■ Before-and-after scene images ■
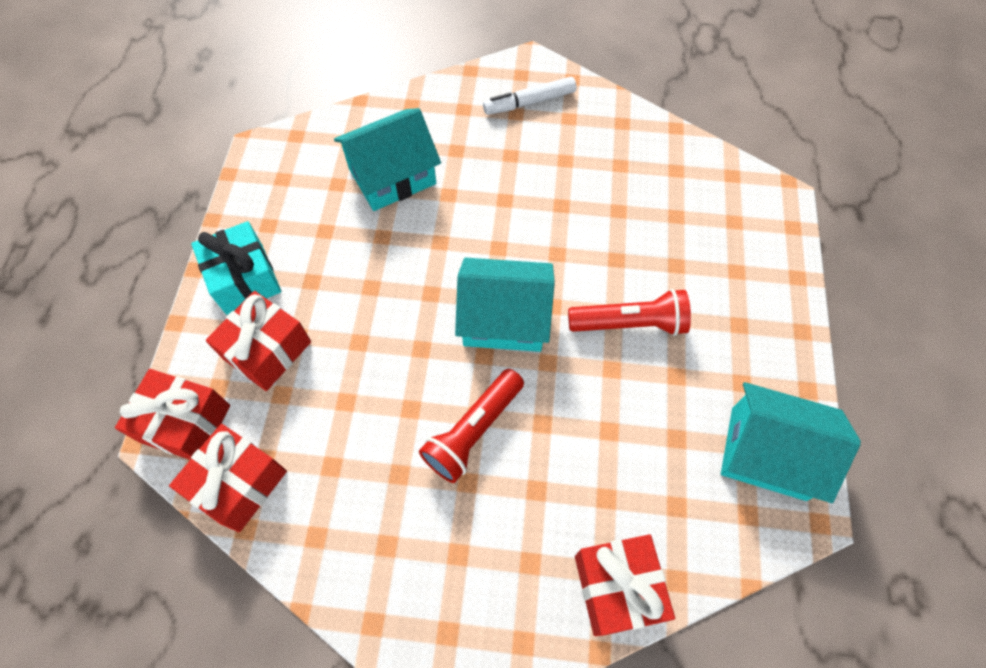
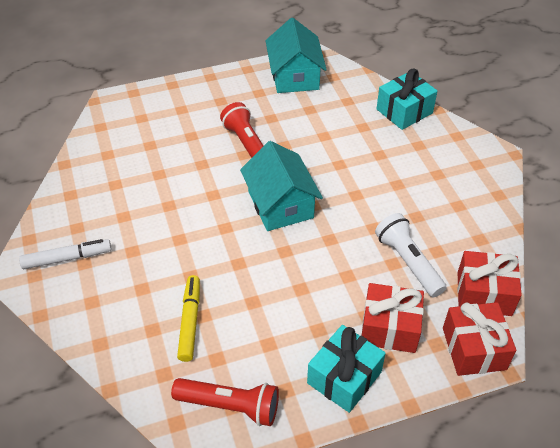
camera: 115 degrees left, 15 degrees down
turquoise house [334,108,441,211] -> yellow marker [177,275,200,362]
red flashlight [419,369,524,483] -> red flashlight moved to [171,378,279,426]
white marker [483,77,577,115] -> white marker turned 60 degrees counterclockwise [19,239,111,269]
red gift [575,534,675,636] -> turquoise gift [376,69,438,130]
none -> white flashlight [375,213,447,297]

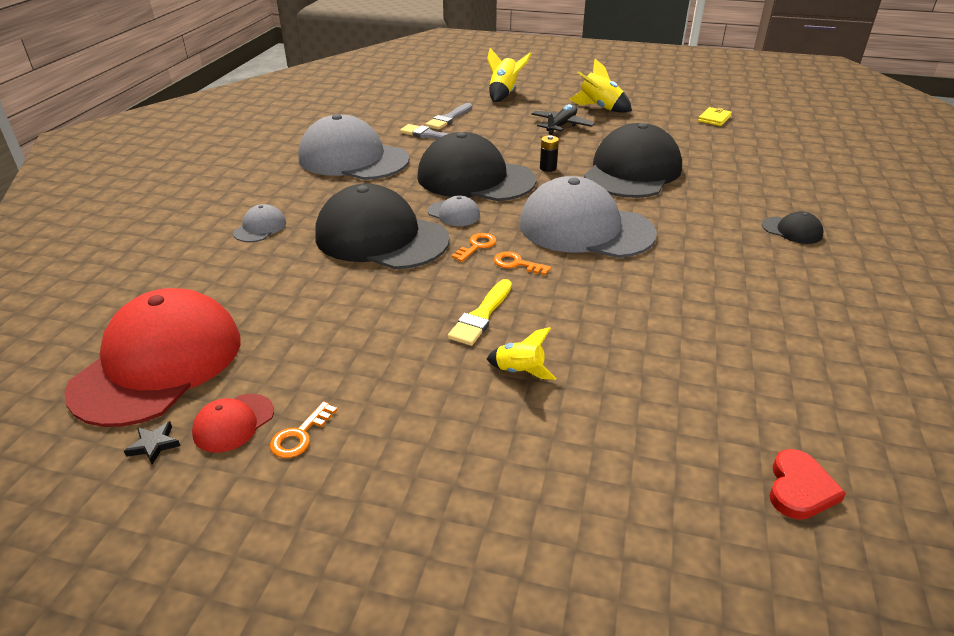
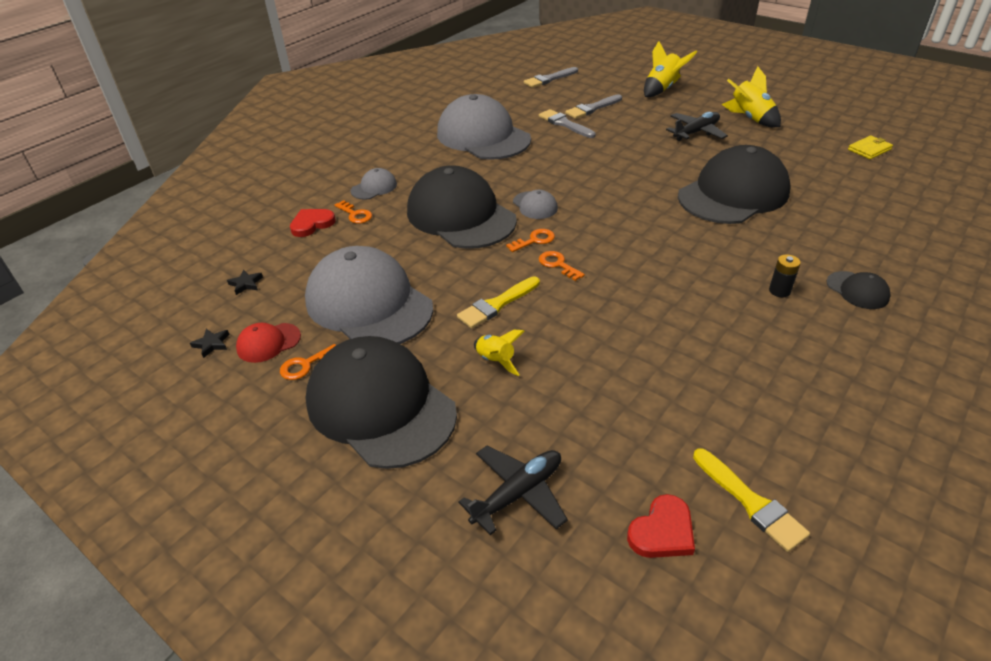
camera: 25 degrees right, 5 degrees up
red cap [64,288,241,427] -> black star [227,270,263,295]
black cap [417,132,536,201] -> black cap moved to [306,336,457,469]
grey cap [519,176,657,258] -> grey cap moved to [305,246,433,344]
black battery [540,136,559,172] -> black battery moved to [769,254,801,297]
none -> red heart [290,209,336,237]
none -> orange key [335,200,372,224]
none -> black plane [458,446,568,535]
none -> grey brush [524,67,578,88]
none -> yellow brush [693,448,810,552]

■ Problem to solve ■
Exactness is what counts here: copy each entry as given and omit its pictures.

■ Task answer ■
camera: 115 degrees left, 15 degrees down
turquoise house [334,108,441,211] -> yellow marker [177,275,200,362]
red flashlight [419,369,524,483] -> red flashlight moved to [171,378,279,426]
white marker [483,77,577,115] -> white marker turned 60 degrees counterclockwise [19,239,111,269]
red gift [575,534,675,636] -> turquoise gift [376,69,438,130]
none -> white flashlight [375,213,447,297]

camera: 25 degrees right, 5 degrees up
red cap [64,288,241,427] -> black star [227,270,263,295]
black cap [417,132,536,201] -> black cap moved to [306,336,457,469]
grey cap [519,176,657,258] -> grey cap moved to [305,246,433,344]
black battery [540,136,559,172] -> black battery moved to [769,254,801,297]
none -> red heart [290,209,336,237]
none -> orange key [335,200,372,224]
none -> black plane [458,446,568,535]
none -> grey brush [524,67,578,88]
none -> yellow brush [693,448,810,552]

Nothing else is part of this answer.